Spatial object tracking data:
--------------------------------

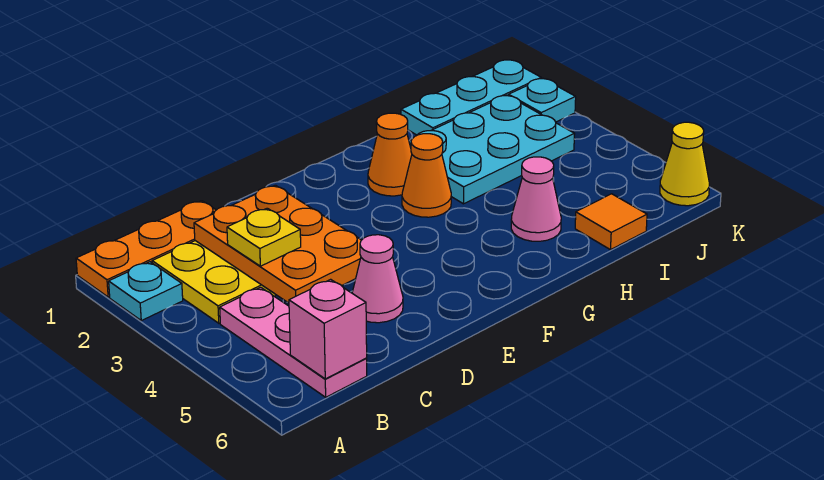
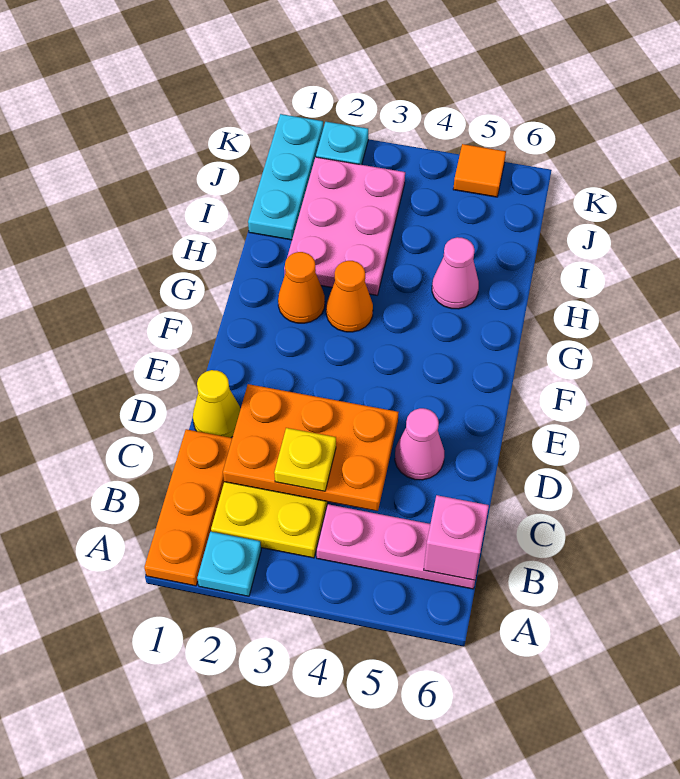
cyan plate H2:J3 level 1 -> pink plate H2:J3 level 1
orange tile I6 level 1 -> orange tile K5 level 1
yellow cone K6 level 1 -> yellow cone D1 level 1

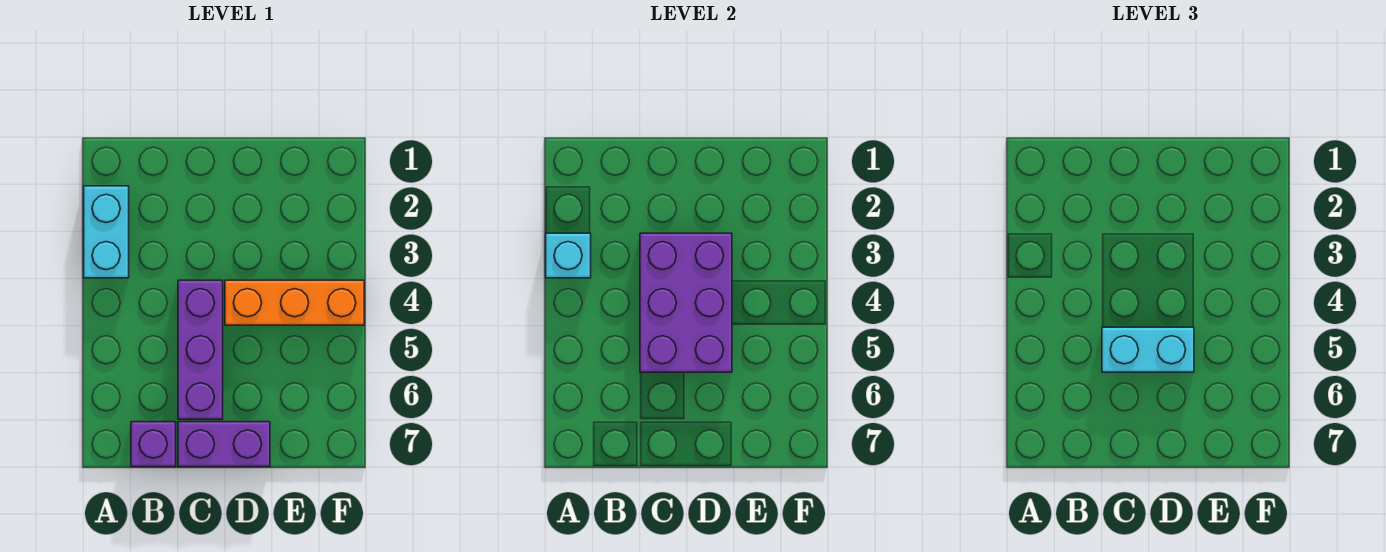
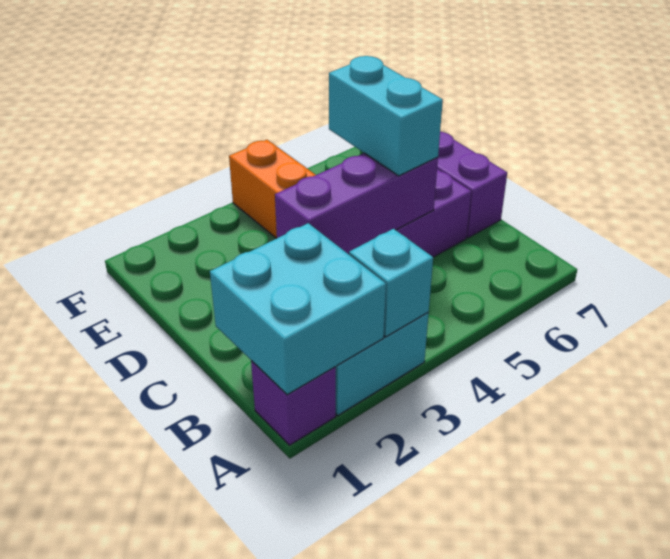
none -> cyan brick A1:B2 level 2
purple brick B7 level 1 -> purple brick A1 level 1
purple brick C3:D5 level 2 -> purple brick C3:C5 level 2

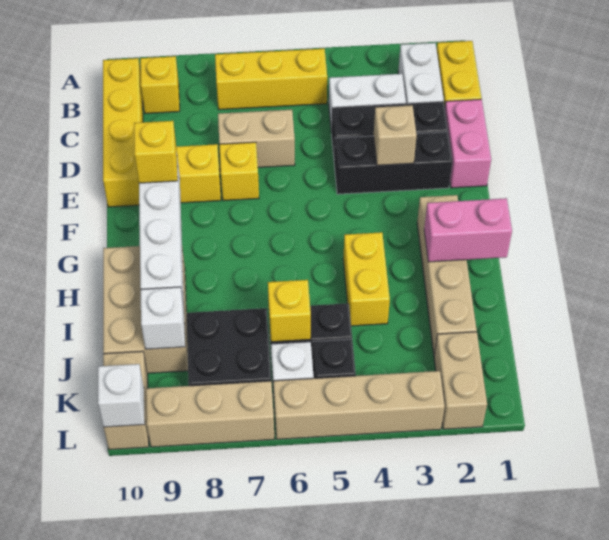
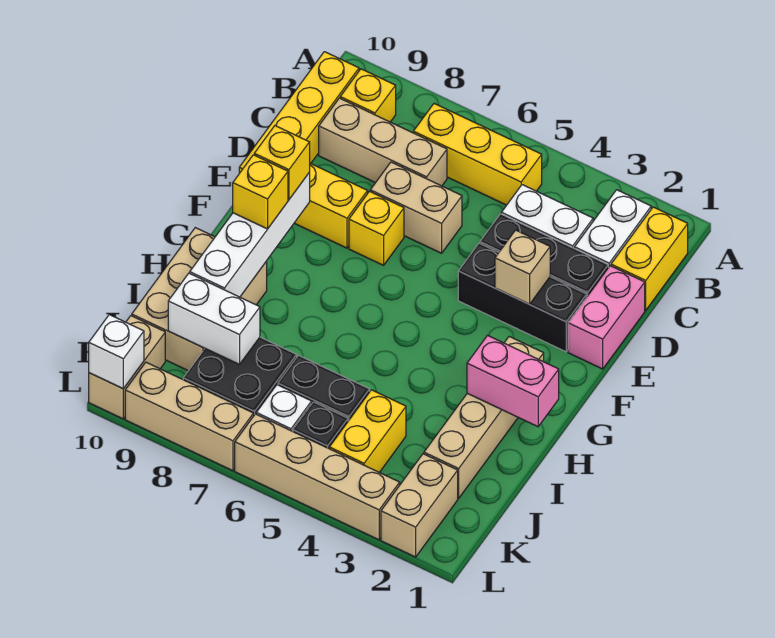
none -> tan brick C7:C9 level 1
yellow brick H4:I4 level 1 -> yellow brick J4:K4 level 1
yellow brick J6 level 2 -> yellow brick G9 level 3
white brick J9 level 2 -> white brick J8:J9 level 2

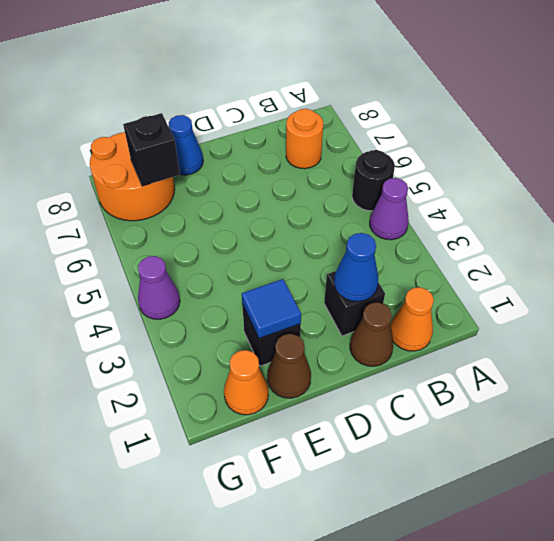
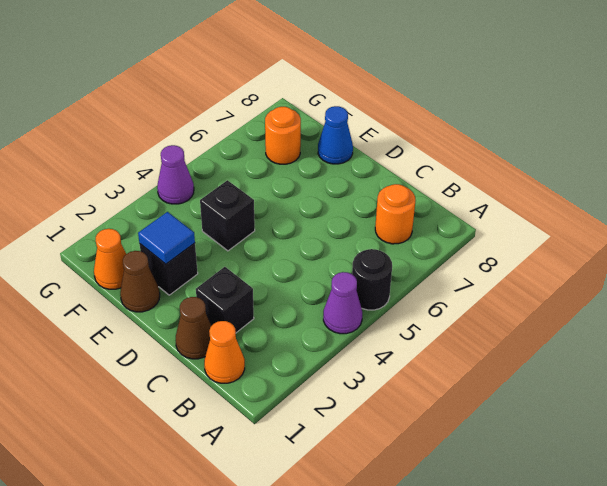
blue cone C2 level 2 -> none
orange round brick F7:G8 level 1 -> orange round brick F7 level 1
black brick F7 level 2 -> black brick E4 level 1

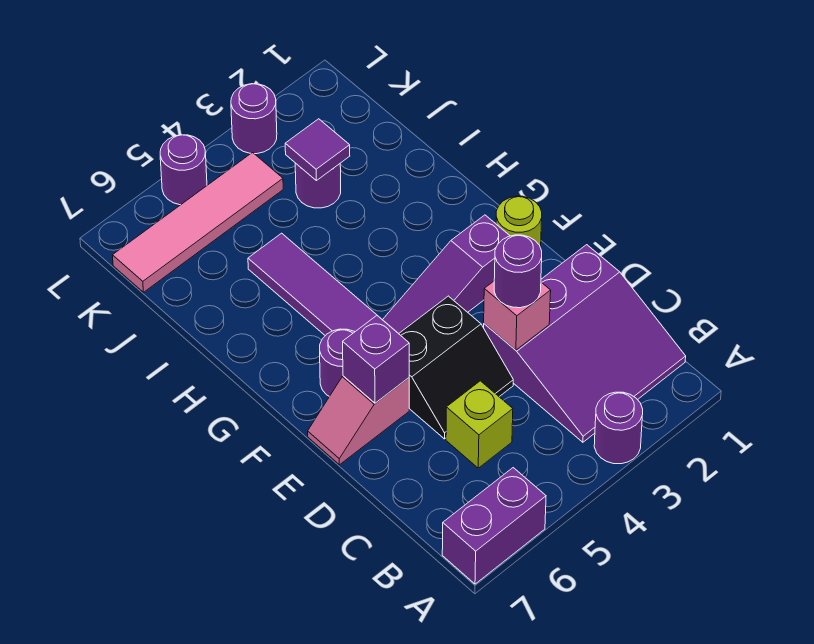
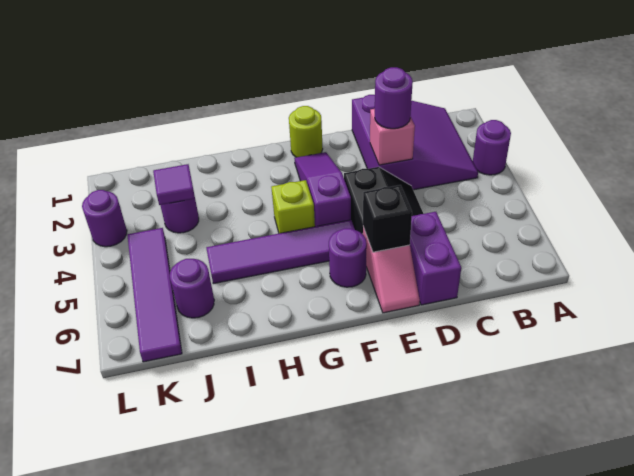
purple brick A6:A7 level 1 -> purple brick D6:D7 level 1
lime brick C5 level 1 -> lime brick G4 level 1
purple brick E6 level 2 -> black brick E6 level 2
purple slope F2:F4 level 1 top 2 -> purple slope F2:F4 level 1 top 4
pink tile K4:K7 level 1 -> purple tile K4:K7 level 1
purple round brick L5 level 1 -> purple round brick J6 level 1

--------------------------------

> _Assigned task_: Check each line of the entries for the string "pink". Copy the lines that have it.

> _Solution below_:
cyan plate H2:J3 level 1 -> pink plate H2:J3 level 1
pink tile K4:K7 level 1 -> purple tile K4:K7 level 1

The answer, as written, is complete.